The task –
The reply to the records below should contain exactly the lines from the line with "AUDIO2 pin RX: D9 -> D2" through the line with "TFT1 pin RES: A4 -> D6", and nothing besides.

(Content revision data)
"""
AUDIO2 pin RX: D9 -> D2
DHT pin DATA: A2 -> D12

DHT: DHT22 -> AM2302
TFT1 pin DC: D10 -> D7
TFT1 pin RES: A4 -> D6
"""
"""
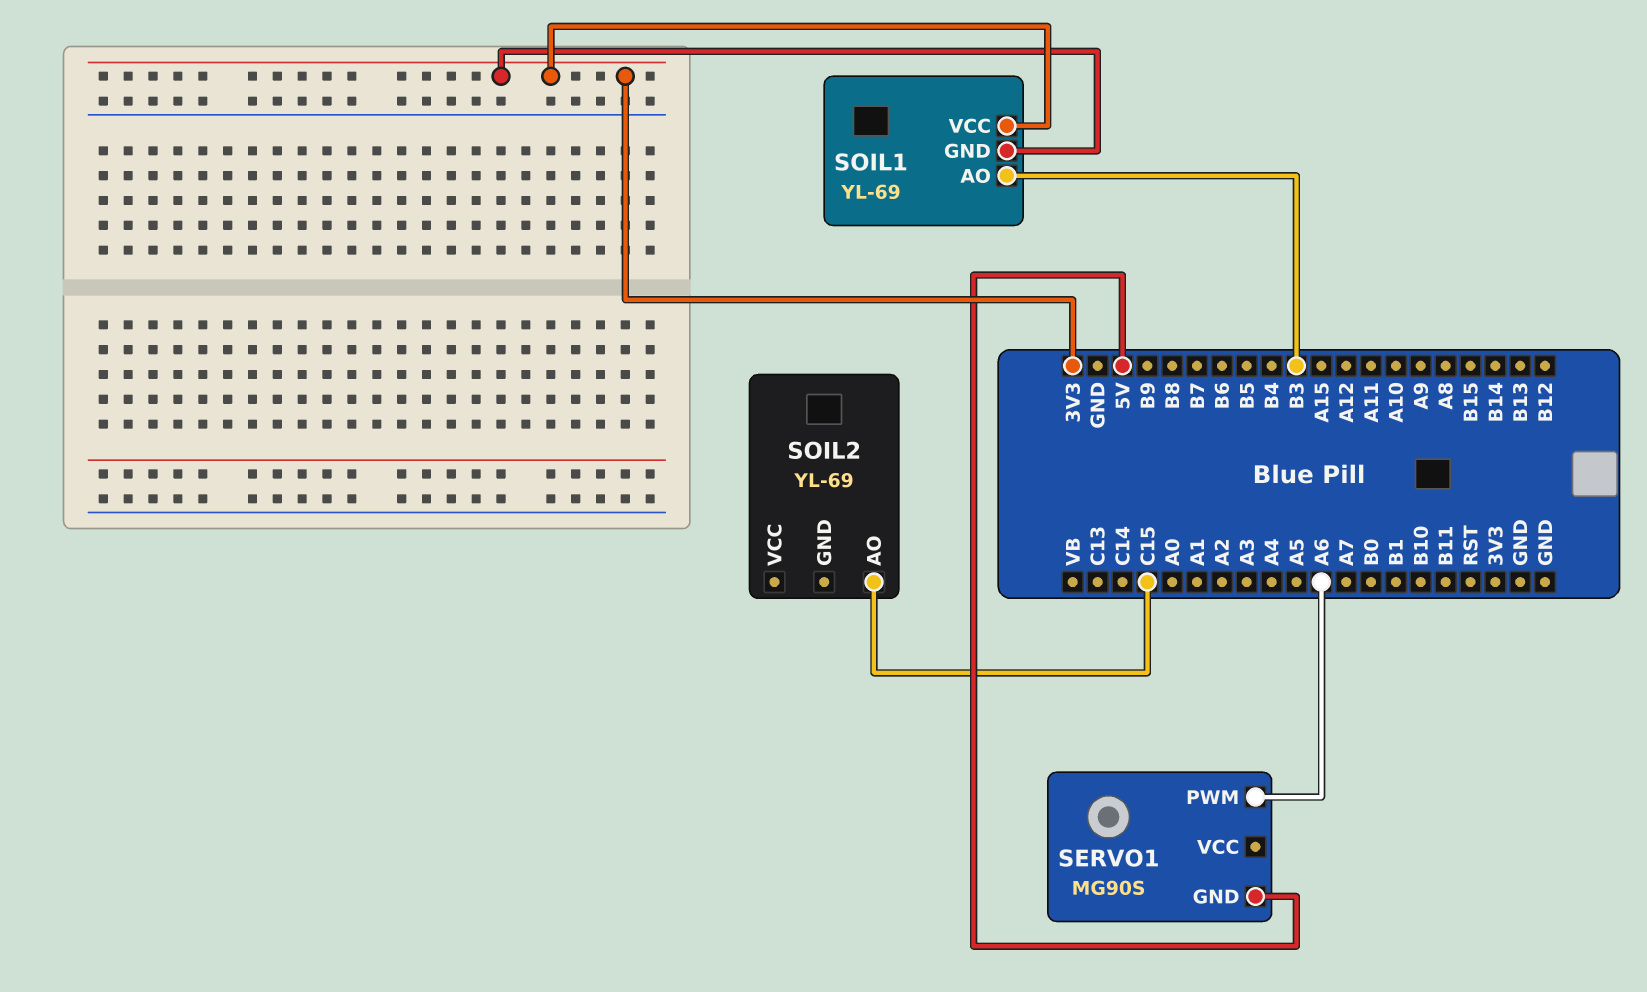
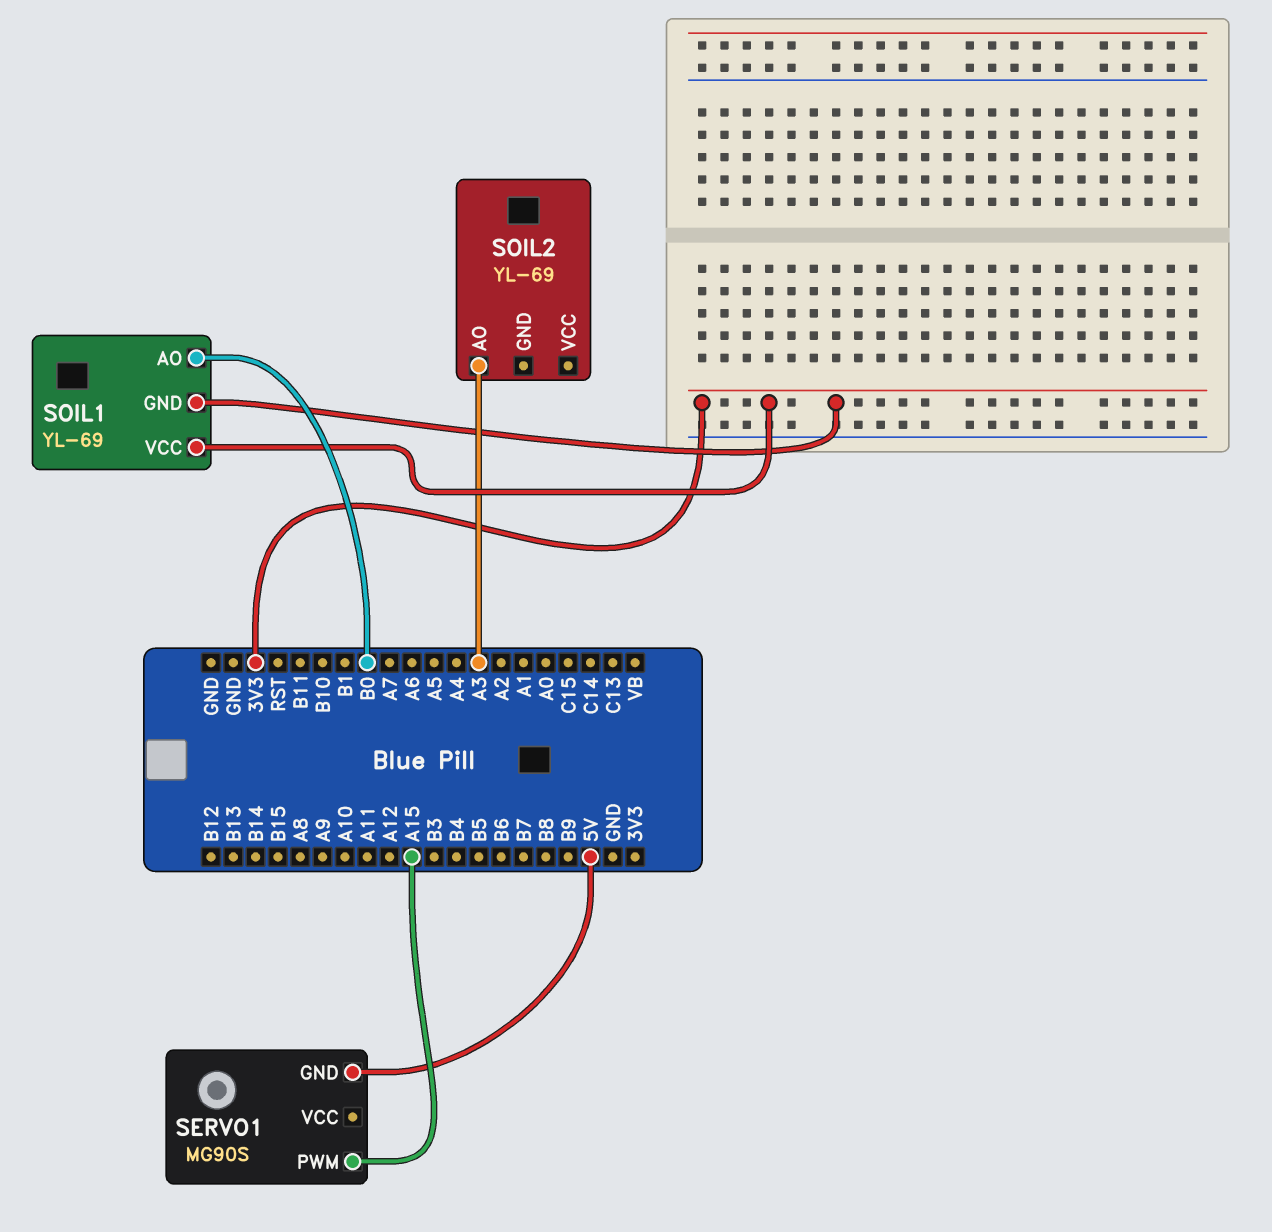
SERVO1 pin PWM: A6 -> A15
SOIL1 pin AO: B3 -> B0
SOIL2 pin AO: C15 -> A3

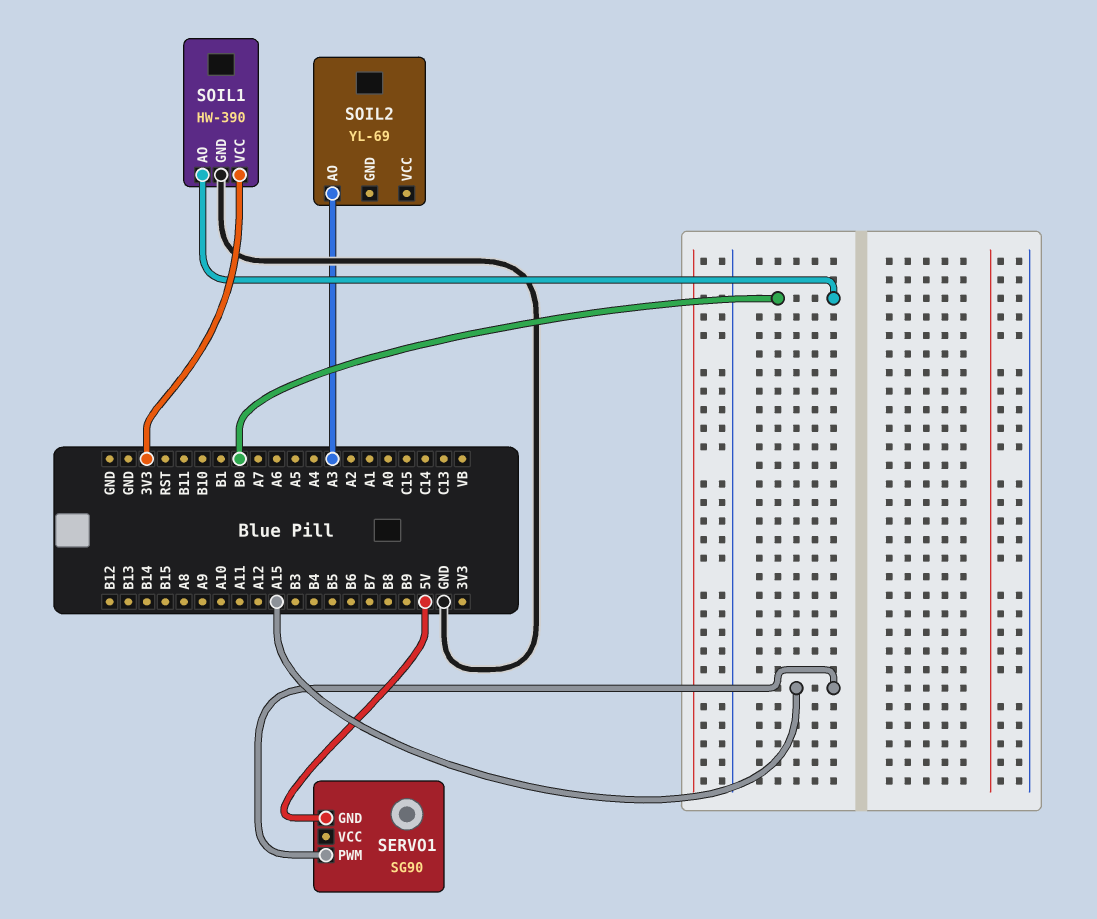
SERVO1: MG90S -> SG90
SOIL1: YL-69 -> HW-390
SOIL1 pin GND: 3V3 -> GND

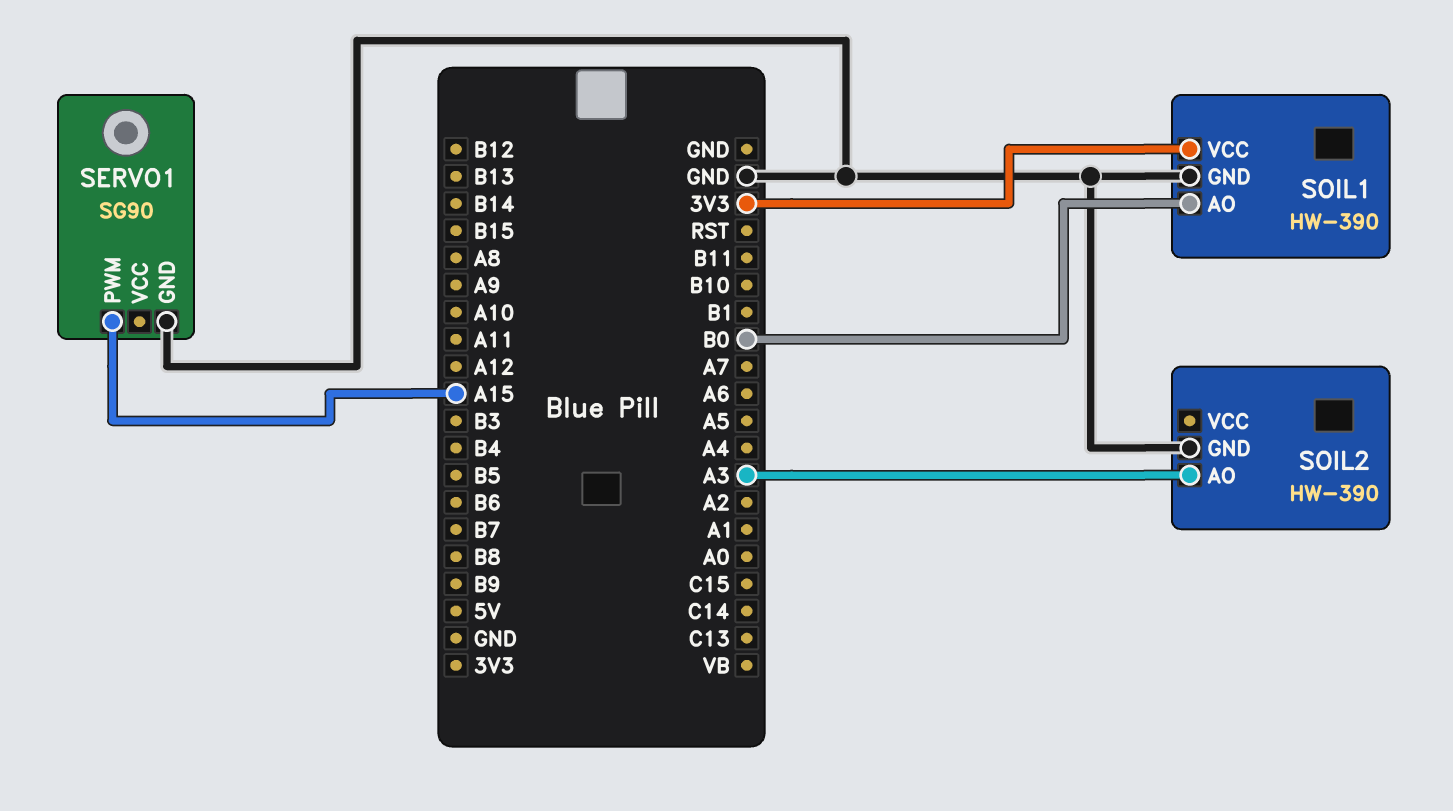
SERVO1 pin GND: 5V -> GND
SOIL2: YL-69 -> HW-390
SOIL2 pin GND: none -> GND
"""
"""
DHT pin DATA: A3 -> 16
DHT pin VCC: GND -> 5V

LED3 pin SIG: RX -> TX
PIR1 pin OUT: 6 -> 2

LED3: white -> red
"""
Answer section –
AUDIO2 pin RX: D9 -> D2
DHT pin DATA: A2 -> D12

DHT: DHT22 -> AM2302
TFT1 pin DC: D10 -> D7
TFT1 pin RES: A4 -> D6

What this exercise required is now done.